### SUPPLIED DATA

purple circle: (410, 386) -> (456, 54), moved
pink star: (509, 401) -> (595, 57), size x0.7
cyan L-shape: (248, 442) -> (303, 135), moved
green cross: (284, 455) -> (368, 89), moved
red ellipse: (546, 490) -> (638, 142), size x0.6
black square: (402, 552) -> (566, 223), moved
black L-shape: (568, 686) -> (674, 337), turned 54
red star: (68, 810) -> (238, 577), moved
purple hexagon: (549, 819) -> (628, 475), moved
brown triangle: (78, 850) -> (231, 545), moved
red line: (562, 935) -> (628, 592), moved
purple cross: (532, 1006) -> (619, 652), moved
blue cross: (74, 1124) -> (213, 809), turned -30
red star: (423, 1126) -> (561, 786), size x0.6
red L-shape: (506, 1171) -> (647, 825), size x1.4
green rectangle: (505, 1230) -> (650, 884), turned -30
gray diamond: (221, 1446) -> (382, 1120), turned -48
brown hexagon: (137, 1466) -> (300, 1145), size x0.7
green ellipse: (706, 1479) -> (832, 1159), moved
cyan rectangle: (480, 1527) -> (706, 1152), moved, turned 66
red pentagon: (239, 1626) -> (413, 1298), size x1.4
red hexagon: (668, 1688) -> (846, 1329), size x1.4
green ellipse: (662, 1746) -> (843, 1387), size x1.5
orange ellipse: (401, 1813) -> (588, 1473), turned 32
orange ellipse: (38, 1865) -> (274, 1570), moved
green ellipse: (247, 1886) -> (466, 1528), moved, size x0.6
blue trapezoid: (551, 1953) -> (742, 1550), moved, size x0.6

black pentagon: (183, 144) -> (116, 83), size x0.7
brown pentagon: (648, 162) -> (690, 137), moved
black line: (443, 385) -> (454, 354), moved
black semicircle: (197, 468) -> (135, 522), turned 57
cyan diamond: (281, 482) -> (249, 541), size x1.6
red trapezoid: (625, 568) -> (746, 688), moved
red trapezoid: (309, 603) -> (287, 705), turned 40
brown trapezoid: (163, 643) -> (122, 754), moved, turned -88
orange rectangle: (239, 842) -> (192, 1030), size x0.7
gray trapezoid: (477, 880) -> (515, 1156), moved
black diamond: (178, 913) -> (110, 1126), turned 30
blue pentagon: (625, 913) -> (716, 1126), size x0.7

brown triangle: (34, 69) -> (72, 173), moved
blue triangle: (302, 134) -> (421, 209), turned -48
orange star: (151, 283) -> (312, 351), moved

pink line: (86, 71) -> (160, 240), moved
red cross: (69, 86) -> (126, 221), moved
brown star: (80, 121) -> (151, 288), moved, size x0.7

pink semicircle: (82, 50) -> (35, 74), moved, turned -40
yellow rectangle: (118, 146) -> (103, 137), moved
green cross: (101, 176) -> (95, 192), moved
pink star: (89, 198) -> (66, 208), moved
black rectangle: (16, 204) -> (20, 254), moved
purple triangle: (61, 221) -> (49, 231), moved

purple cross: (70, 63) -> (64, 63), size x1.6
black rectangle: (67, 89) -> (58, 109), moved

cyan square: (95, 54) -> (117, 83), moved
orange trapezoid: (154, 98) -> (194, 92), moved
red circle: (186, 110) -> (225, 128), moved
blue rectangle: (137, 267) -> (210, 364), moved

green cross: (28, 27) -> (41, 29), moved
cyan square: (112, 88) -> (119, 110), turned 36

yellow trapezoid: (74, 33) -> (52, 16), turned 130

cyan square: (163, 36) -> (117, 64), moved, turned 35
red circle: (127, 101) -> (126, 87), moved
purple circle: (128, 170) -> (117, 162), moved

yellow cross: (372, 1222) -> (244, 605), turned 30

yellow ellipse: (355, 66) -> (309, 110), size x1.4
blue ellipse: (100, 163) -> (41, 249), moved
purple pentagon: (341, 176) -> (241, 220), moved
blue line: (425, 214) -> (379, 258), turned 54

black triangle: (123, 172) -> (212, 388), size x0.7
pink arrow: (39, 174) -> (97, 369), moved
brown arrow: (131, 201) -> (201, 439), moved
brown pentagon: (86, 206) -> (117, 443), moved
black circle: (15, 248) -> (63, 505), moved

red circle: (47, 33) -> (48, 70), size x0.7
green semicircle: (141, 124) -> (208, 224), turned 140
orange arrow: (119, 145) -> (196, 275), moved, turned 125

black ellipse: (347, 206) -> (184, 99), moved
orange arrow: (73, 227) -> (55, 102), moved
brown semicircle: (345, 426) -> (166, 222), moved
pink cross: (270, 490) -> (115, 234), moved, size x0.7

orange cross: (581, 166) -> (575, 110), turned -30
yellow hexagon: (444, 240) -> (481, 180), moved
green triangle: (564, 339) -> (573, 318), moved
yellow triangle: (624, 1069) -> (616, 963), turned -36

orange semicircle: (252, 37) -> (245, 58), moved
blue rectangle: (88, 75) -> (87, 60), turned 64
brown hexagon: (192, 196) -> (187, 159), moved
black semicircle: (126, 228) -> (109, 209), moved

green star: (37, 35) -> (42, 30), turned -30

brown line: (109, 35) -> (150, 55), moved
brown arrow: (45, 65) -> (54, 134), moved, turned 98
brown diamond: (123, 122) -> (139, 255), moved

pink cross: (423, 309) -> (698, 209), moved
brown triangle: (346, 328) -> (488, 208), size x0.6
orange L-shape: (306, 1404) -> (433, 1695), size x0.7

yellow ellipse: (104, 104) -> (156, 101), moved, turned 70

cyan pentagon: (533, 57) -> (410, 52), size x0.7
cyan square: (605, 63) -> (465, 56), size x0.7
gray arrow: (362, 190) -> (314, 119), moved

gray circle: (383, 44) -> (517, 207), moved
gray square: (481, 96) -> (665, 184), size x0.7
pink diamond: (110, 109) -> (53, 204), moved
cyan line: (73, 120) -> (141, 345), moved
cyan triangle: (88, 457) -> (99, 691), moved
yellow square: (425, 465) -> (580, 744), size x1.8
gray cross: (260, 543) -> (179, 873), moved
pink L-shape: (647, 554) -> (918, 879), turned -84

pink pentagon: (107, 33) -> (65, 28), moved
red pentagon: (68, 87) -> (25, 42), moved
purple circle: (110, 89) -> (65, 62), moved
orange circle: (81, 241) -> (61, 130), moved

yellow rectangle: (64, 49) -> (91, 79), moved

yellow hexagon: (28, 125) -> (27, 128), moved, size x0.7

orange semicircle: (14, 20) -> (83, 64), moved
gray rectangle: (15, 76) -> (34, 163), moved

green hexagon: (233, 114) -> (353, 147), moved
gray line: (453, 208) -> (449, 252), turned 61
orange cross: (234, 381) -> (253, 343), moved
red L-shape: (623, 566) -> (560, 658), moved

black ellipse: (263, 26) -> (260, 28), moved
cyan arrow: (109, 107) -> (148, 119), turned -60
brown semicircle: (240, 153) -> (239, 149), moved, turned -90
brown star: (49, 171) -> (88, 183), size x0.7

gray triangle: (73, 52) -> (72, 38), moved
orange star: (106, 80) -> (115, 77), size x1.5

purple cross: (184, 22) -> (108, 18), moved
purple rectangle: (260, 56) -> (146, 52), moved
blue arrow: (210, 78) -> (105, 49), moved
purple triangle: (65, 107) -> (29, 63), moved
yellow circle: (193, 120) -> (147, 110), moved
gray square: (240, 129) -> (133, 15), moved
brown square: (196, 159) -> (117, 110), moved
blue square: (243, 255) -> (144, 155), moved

######

### EXERCISE BRIEF
All of the data above should be reproduced word for word.

### RESPONSE TO THIS TASK
purple circle: (410, 386) -> (456, 54), moved
pink star: (509, 401) -> (595, 57), size x0.7
cyan L-shape: (248, 442) -> (303, 135), moved
green cross: (284, 455) -> (368, 89), moved
red ellipse: (546, 490) -> (638, 142), size x0.6
black square: (402, 552) -> (566, 223), moved
black L-shape: (568, 686) -> (674, 337), turned 54
red star: (68, 810) -> (238, 577), moved
purple hexagon: (549, 819) -> (628, 475), moved
brown triangle: (78, 850) -> (231, 545), moved
red line: (562, 935) -> (628, 592), moved
purple cross: (532, 1006) -> (619, 652), moved
blue cross: (74, 1124) -> (213, 809), turned -30
red star: (423, 1126) -> (561, 786), size x0.6
red L-shape: (506, 1171) -> (647, 825), size x1.4
green rectangle: (505, 1230) -> (650, 884), turned -30
gray diamond: (221, 1446) -> (382, 1120), turned -48
brown hexagon: (137, 1466) -> (300, 1145), size x0.7
green ellipse: (706, 1479) -> (832, 1159), moved
cyan rectangle: (480, 1527) -> (706, 1152), moved, turned 66
red pentagon: (239, 1626) -> (413, 1298), size x1.4
red hexagon: (668, 1688) -> (846, 1329), size x1.4
green ellipse: (662, 1746) -> (843, 1387), size x1.5
orange ellipse: (401, 1813) -> (588, 1473), turned 32
orange ellipse: (38, 1865) -> (274, 1570), moved
green ellipse: (247, 1886) -> (466, 1528), moved, size x0.6
blue trapezoid: (551, 1953) -> (742, 1550), moved, size x0.6

black pentagon: (183, 144) -> (116, 83), size x0.7
brown pentagon: (648, 162) -> (690, 137), moved
black line: (443, 385) -> (454, 354), moved
black semicircle: (197, 468) -> (135, 522), turned 57
cyan diamond: (281, 482) -> (249, 541), size x1.6
red trapezoid: (625, 568) -> (746, 688), moved
red trapezoid: (309, 603) -> (287, 705), turned 40
brown trapezoid: (163, 643) -> (122, 754), moved, turned -88
orange rectangle: (239, 842) -> (192, 1030), size x0.7
gray trapezoid: (477, 880) -> (515, 1156), moved
black diamond: (178, 913) -> (110, 1126), turned 30
blue pentagon: (625, 913) -> (716, 1126), size x0.7

brown triangle: (34, 69) -> (72, 173), moved
blue triangle: (302, 134) -> (421, 209), turned -48
orange star: (151, 283) -> (312, 351), moved

pink line: (86, 71) -> (160, 240), moved
red cross: (69, 86) -> (126, 221), moved
brown star: (80, 121) -> (151, 288), moved, size x0.7

pink semicircle: (82, 50) -> (35, 74), moved, turned -40
yellow rectangle: (118, 146) -> (103, 137), moved
green cross: (101, 176) -> (95, 192), moved
pink star: (89, 198) -> (66, 208), moved
black rectangle: (16, 204) -> (20, 254), moved
purple triangle: (61, 221) -> (49, 231), moved

purple cross: (70, 63) -> (64, 63), size x1.6
black rectangle: (67, 89) -> (58, 109), moved

cyan square: (95, 54) -> (117, 83), moved
orange trapezoid: (154, 98) -> (194, 92), moved
red circle: (186, 110) -> (225, 128), moved
blue rectangle: (137, 267) -> (210, 364), moved

green cross: (28, 27) -> (41, 29), moved
cyan square: (112, 88) -> (119, 110), turned 36

yellow trapezoid: (74, 33) -> (52, 16), turned 130

cyan square: (163, 36) -> (117, 64), moved, turned 35
red circle: (127, 101) -> (126, 87), moved
purple circle: (128, 170) -> (117, 162), moved

yellow cross: (372, 1222) -> (244, 605), turned 30

yellow ellipse: (355, 66) -> (309, 110), size x1.4
blue ellipse: (100, 163) -> (41, 249), moved
purple pentagon: (341, 176) -> (241, 220), moved
blue line: (425, 214) -> (379, 258), turned 54

black triangle: (123, 172) -> (212, 388), size x0.7
pink arrow: (39, 174) -> (97, 369), moved
brown arrow: (131, 201) -> (201, 439), moved
brown pentagon: (86, 206) -> (117, 443), moved
black circle: (15, 248) -> (63, 505), moved

red circle: (47, 33) -> (48, 70), size x0.7
green semicircle: (141, 124) -> (208, 224), turned 140
orange arrow: (119, 145) -> (196, 275), moved, turned 125

black ellipse: (347, 206) -> (184, 99), moved
orange arrow: (73, 227) -> (55, 102), moved
brown semicircle: (345, 426) -> (166, 222), moved
pink cross: (270, 490) -> (115, 234), moved, size x0.7

orange cross: (581, 166) -> (575, 110), turned -30
yellow hexagon: (444, 240) -> (481, 180), moved
green triangle: (564, 339) -> (573, 318), moved
yellow triangle: (624, 1069) -> (616, 963), turned -36

orange semicircle: (252, 37) -> (245, 58), moved
blue rectangle: (88, 75) -> (87, 60), turned 64
brown hexagon: (192, 196) -> (187, 159), moved
black semicircle: (126, 228) -> (109, 209), moved

green star: (37, 35) -> (42, 30), turned -30

brown line: (109, 35) -> (150, 55), moved
brown arrow: (45, 65) -> (54, 134), moved, turned 98
brown diamond: (123, 122) -> (139, 255), moved

pink cross: (423, 309) -> (698, 209), moved
brown triangle: (346, 328) -> (488, 208), size x0.6
orange L-shape: (306, 1404) -> (433, 1695), size x0.7

yellow ellipse: (104, 104) -> (156, 101), moved, turned 70

cyan pentagon: (533, 57) -> (410, 52), size x0.7
cyan square: (605, 63) -> (465, 56), size x0.7
gray arrow: (362, 190) -> (314, 119), moved

gray circle: (383, 44) -> (517, 207), moved
gray square: (481, 96) -> (665, 184), size x0.7
pink diamond: (110, 109) -> (53, 204), moved
cyan line: (73, 120) -> (141, 345), moved
cyan triangle: (88, 457) -> (99, 691), moved
yellow square: (425, 465) -> (580, 744), size x1.8
gray cross: (260, 543) -> (179, 873), moved
pink L-shape: (647, 554) -> (918, 879), turned -84

pink pentagon: (107, 33) -> (65, 28), moved
red pentagon: (68, 87) -> (25, 42), moved
purple circle: (110, 89) -> (65, 62), moved
orange circle: (81, 241) -> (61, 130), moved

yellow rectangle: (64, 49) -> (91, 79), moved

yellow hexagon: (28, 125) -> (27, 128), moved, size x0.7

orange semicircle: (14, 20) -> (83, 64), moved
gray rectangle: (15, 76) -> (34, 163), moved

green hexagon: (233, 114) -> (353, 147), moved
gray line: (453, 208) -> (449, 252), turned 61
orange cross: (234, 381) -> (253, 343), moved
red L-shape: (623, 566) -> (560, 658), moved

black ellipse: (263, 26) -> (260, 28), moved
cyan arrow: (109, 107) -> (148, 119), turned -60
brown semicircle: (240, 153) -> (239, 149), moved, turned -90
brown star: (49, 171) -> (88, 183), size x0.7

gray triangle: (73, 52) -> (72, 38), moved
orange star: (106, 80) -> (115, 77), size x1.5

purple cross: (184, 22) -> (108, 18), moved
purple rectangle: (260, 56) -> (146, 52), moved
blue arrow: (210, 78) -> (105, 49), moved
purple triangle: (65, 107) -> (29, 63), moved
yellow circle: (193, 120) -> (147, 110), moved
gray square: (240, 129) -> (133, 15), moved
brown square: (196, 159) -> (117, 110), moved
blue square: (243, 255) -> (144, 155), moved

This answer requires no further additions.